(Exercise requirements):
Extract from the rows below every line that contains the string "Violoncello". Matches must agree in case.

(Dataset items)

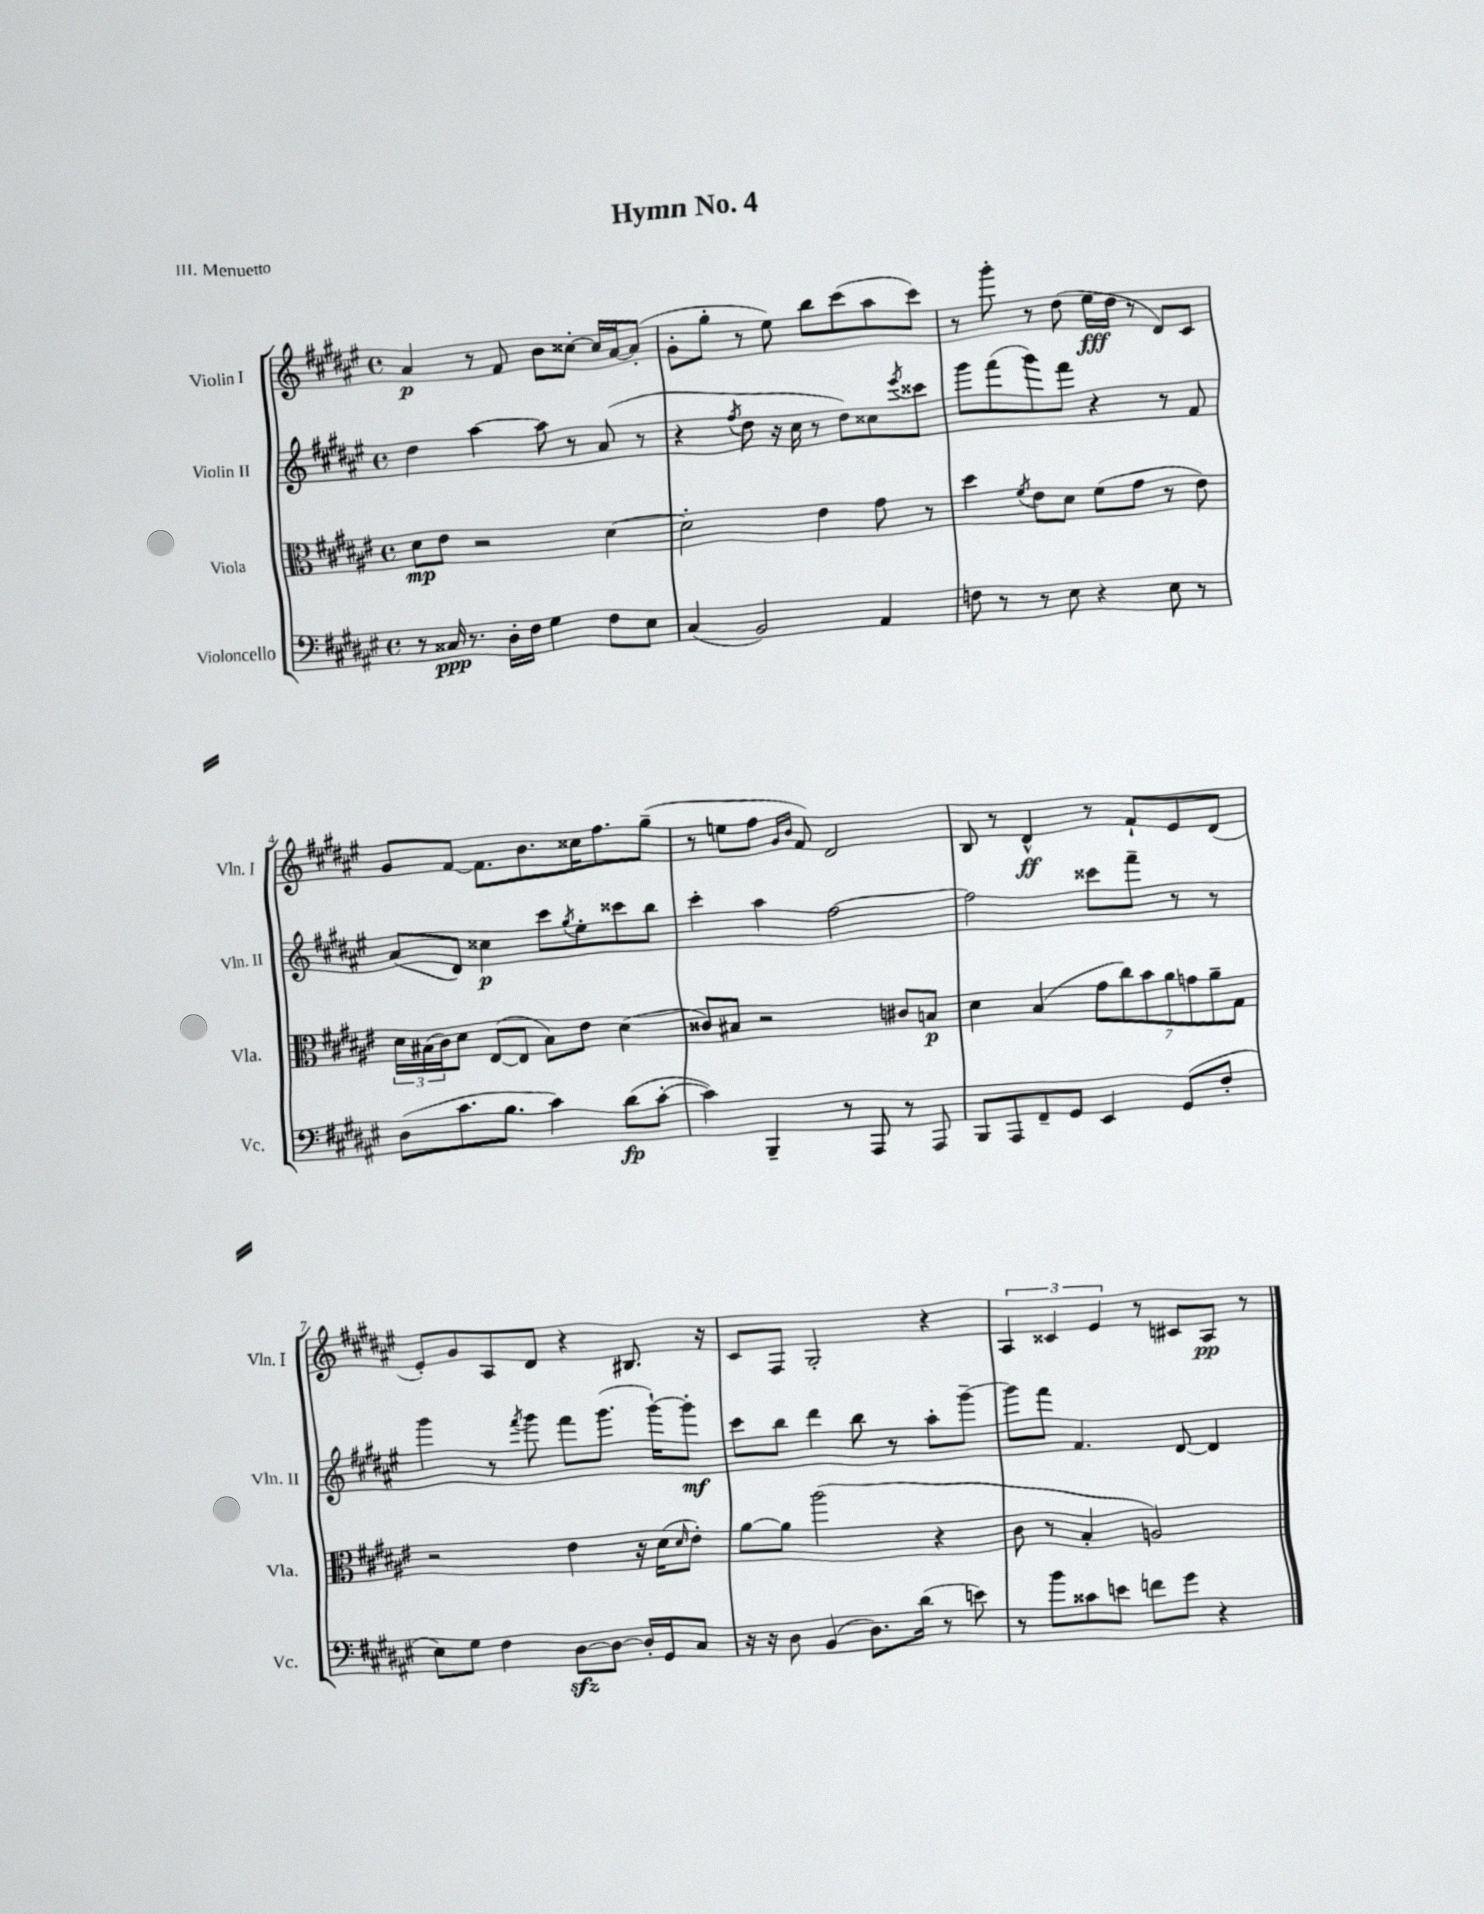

**kern	**dynam	**kern	**dynam	**kern	**dynam	**kern	**dynam
*part4	*part4	*part3	*part3	*part2	*part2	*part1	*part1
*staff4	*staff4	*staff3	*staff3	*staff2	*staff2	*staff1	*staff1
*I"Violoncello	*	*I"Viola	*	*I"Violin II	*	*I"Violin I	*
*I'Vc.	*	*I'Vla.	*	*I'Vln. II	*	*I'Vln. I	*
*clefF4	*	*clefC3	*	*clefG2	*	*clefG2	*
*k[f#c#g#d#a#e#]	*	*k[f#c#g#d#a#e#]	*	*k[f#c#g#d#a#e#]	*	*k[f#c#g#d#a#e#]	*
*M4/4	*	*M4/4	*	*M4/4	*	*M4/4	*
*met(c)	*	*met(c)	*	*met(c)	*	*met(c)	*
=1	=1	=1	=1	=1	=1	=1	=1
8r	.	8d#\L	mp	4dd#\	.	4a#/	p
16C##X/	ppp	8e#\J	.	.	.	.	.
8.r	.	.	.	.	.	.	.
.	.	2r	.	[4aa#\	.	8r	.
16D#'\LL	.	.	.	.	.	8f#/	.
16F#\JJ	.	.	.	.	.	.	.
4G#\	.	.	.	8aa#\]	.	8b\L	.
.	.	.	.	8r	.	[8cc##X'\J	.
8F#\L	.	[4d#\	.	(8a#/	.	16cc##/LL]	.
.	.	.	.	.	.	[16a#/J	.
8E#\J	.	.	.	8r	.	(8a#'/J]	.
=2	=2	=2	=2	=2	=2	=2	=2
(4C#/	.	2d#'\]	.	4r	.	8g#'\L	.
.	.	.	.	.	.	8gg#'\J	.
.	.	.	.	8qff#/	.	.	.
2BB/)	.	.	.	8dd#\	.	8r	.
.	.	.	.	16r	.	8ee#\)	.
.	.	.	.	16cc#\	.	.	.
.	.	4e#\	.	8r	.	8bb\L	.
.	.	.	.	8dd#\L)	.	(8ccc#\	.
4AA#/	.	8g#\	.	8cc##X\	.	8aa#\	.
.	.	.	.	8qeee#/	.	.	.
.	.	8r	.	8ccc##X\J	.	8ccc#\J)	.
=3	=3	=3	=3	=3	=3	=3	=3
8Fn\	.	4dd#\	.	8ggg#\L	.	8r	.
8r	.	.	.	(8fff#\	.	8ggg#'\	.
.	.	8qf#/	.	.	.	.	.
8r	.	8e#\L	.	8ggg#\)	.	8r	.
8E#\	.	8d#\J	.	8fff#\J	.	(8dd#\	.
4r	.	(8f#\L	.	4r	.	16ee#\LL	fff
.	.	.	.	.	.	16dd#\JJ	.
.	.	8g#\J	.	.	.	8r	.
8E#\	.	8r	.	8r	.	8d#/L)	.
8r	.	8e#\)	.	8f#/	.	8c#/J	.
!!LO:LB:g=z
=4	=4	=4	=4	=4	=4	=4	=4
(8D#\L	.	24d#\LL	.	(8a#/L	.	8g#/L	.
.	.	(24B#X\	.	.	.	.	.
.	.	24c#\J)	.	.	.	.	.
8.c#\	.	8d#\J	.	8d#/J)	.	[8f#/J	.
.	.	([8E#/L	.	4cc##X\	p	8.f#\L]	.
8.B\J	.	.	.	.	.	.	.
.	.	8E#/J]	.	.	.	.	.
.	.	.	.	.	.	8.b\	.
4c#\)	.	8B#\L)	.	8ccc#\L	.	.	.
.	.	.	.	8qgg#/	.	.	.
.	.	8e#\J	.	8ee#'\	.	16cc##X\K	.
.	.	.	.	.	.	8.ff#\	.
(8d#\L	fp	(4d#\	.	8ccc##X\	.	.	.
[8c#'\J	.	.	.	8bb\J	.	(8gg#~\J	.
=5	=5	=5	=5	=5	=5	=5	=5
4c#\])	.	8c##X/L)	.	4ccc#'\	.	8r	.
.	.	8B#X/J	.	.	.	8een\L	.
4BBB~/	.	2r	.	4aa#\	.	8ff#\J	.
.	.	.	.	.	.	16qqg#/LL	.
.	.	.	.	.	.	16qqb/JJ	.
.	.	.	.	.	.	8f#/)	.
8r	.	.	.	[2ff#\	.	2d#/	.
8AAA#/	.	.	.	.	.	.	.
8r	.	8c#X/L	.	.	.	.	.
8AAA#/	.	8Bn/J	p	.	.	.	.
=6	=6	=6	=6	=6	=6	=6	=6
8BBB/L	.	4d#\	.	2ff#\]	.	8B/	.
8AAA#/	.	.	.	.	.	8r	.
8FF#~/	.	(4B/	.	.	.	4d#^^/	ff
8GG#/J	.	.	.	.	.	.	.
4EE#/	.	14g#\L	.	8ccc##X\L	.	8r	.
.	.	14cc#\)	.	.	.	.	.
.	.	.	.	8fff#~\J	.	8f#`/L	.
.	.	14b\	.	.	.	.	.
.	.	14a#\	.	.	.	.	.
(8GG#/L	.	.	.	8r	.	8e#/	.
.	.	14gn\	.	.	.	.	.
.	.	14a#~\	.	.	.	.	.
8F#'/J	.	.	.	8r	.	(8d#/J	.
.	.	14G#\J	.	.	.	.	.
!!LO:LB:g=z
=7	=7	=7	=7	=7	=7	=7	=7
8E#\L)	.	2r	.	4ggg#\	.	8e#'/L)	.
8G#\J	.	.	.	.	.	8g#/	.
4F#\	.	.	.	8r	.	8A#/	.
.	.	.	.	8qfff#/	.	.	.
.	.	.	.	8ggg#\	.	8d#/J	.
[8D#zz\L	.	4e#\	.	8fff#\L	.	4r	.
8D#\J_	.	.	.	(8.ggg#\J	.	.	.
16D#'/LL]	.	16r	.	.	.	8.B#X/	.
16GG#/J	.	(16d#\KL	.	[16ggg#`\KL)	.	.	.
.	.	16qqd#/	.	.	.	.	.
8C#/J	.	8e#'\J)	.	8ggg#'\J]	mf	.	.
.	.	.	.	.	.	16r	.
=8	=8	=8	=8	=8	=8	=8	=8
16r	.	[8a#\L	.	8ccc#\L	.	8c#/L	.
16r	.	.	.	.	.	.	.
8D#\	.	8a#\J]	.	8bb\J	.	8F#/J	.
(4BB/	.	(2aa#\	.	4ddd#\	.	2G#'/	.
8.D#\L)	.	.	.	8bb\	.	.	.
.	.	.	.	8r	.	.	.
(16d#\Jk	.	.	.	.	.	.	.
8r	.	4r	.	8aa#'\L	.	4r	.
8en\)	.	.	.	[8ggg#~\J	.	.	.
=9	=9	=9	=9	=9	=9	=9	=9
8r	.	8c#\	.	8ggg#\L]	.	6A#/	.
8b\L	.	8r	.	8fff#\J	.	.	.
.	.	.	.	.	.	6c##X/	.
8c##X\	.	4B'/	.	4.f#/	.	.	.
.	.	.	.	.	.	6e#/	.
8en\J	.	.	.	.	.	.	.
8fn\L	.	2An/)	.	.	.	8r	.
8g#\J	.	.	.	[8d#/	.	8c#X/L	.
4r	.	.	.	4d#/]	.	8A#/J	pp
.	.	.	.	.	.	8r	.
==	==	==	==	==	==	==	==
*-	*-	*-	*-	*-	*-	*-	*-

(Solution for this task):
*I"Violoncello	*	*I"Viola	*	*I"Violin II	*	*I"Violin I	*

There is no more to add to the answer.